Data records
· · ·
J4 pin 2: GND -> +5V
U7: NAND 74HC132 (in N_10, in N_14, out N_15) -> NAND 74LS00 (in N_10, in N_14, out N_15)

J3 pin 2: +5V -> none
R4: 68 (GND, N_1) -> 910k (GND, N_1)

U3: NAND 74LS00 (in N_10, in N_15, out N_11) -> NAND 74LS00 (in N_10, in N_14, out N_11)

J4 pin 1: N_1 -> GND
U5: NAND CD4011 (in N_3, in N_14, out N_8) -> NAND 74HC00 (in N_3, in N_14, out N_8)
· · ·
Your job is to reproduce the data in full, with every line intact.

J4 pin 2: GND -> +5V
U7: NAND 74HC132 (in N_10, in N_14, out N_15) -> NAND 74LS00 (in N_10, in N_14, out N_15)

J3 pin 2: +5V -> none
R4: 68 (GND, N_1) -> 910k (GND, N_1)

U3: NAND 74LS00 (in N_10, in N_15, out N_11) -> NAND 74LS00 (in N_10, in N_14, out N_11)

J4 pin 1: N_1 -> GND
U5: NAND CD4011 (in N_3, in N_14, out N_8) -> NAND 74HC00 (in N_3, in N_14, out N_8)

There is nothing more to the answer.